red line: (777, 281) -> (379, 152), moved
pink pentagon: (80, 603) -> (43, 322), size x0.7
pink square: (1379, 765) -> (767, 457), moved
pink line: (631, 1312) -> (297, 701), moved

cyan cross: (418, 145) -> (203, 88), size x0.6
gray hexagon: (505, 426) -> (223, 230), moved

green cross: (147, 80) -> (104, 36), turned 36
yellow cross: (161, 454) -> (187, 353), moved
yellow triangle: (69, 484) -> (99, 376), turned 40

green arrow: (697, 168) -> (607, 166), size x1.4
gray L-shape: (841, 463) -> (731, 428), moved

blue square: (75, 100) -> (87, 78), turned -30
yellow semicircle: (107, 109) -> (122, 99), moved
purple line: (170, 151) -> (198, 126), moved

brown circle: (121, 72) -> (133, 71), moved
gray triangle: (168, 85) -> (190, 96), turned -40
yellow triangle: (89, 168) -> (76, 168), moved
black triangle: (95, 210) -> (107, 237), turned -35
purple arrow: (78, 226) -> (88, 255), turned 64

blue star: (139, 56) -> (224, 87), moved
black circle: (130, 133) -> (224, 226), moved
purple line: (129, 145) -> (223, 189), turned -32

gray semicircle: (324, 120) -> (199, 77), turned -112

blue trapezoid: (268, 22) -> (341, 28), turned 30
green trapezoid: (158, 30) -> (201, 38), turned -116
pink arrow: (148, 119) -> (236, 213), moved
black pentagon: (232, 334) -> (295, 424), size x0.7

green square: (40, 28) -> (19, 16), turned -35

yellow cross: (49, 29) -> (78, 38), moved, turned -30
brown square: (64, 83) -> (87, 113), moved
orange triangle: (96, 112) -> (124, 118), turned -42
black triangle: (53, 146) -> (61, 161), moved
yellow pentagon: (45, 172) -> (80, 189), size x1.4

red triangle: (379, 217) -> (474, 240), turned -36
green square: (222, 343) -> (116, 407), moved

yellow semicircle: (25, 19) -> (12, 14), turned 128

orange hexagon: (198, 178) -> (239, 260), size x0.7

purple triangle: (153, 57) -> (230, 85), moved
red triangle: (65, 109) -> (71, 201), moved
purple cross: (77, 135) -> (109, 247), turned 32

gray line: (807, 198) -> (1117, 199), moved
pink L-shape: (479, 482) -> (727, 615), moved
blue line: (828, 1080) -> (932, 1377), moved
◆ ◆ ◆
## How to complete this task
Copy each line above where "cross" appears.

## Written solution
cyan cross: (418, 145) -> (203, 88), size x0.6
green cross: (147, 80) -> (104, 36), turned 36
yellow cross: (161, 454) -> (187, 353), moved
yellow cross: (49, 29) -> (78, 38), moved, turned -30
purple cross: (77, 135) -> (109, 247), turned 32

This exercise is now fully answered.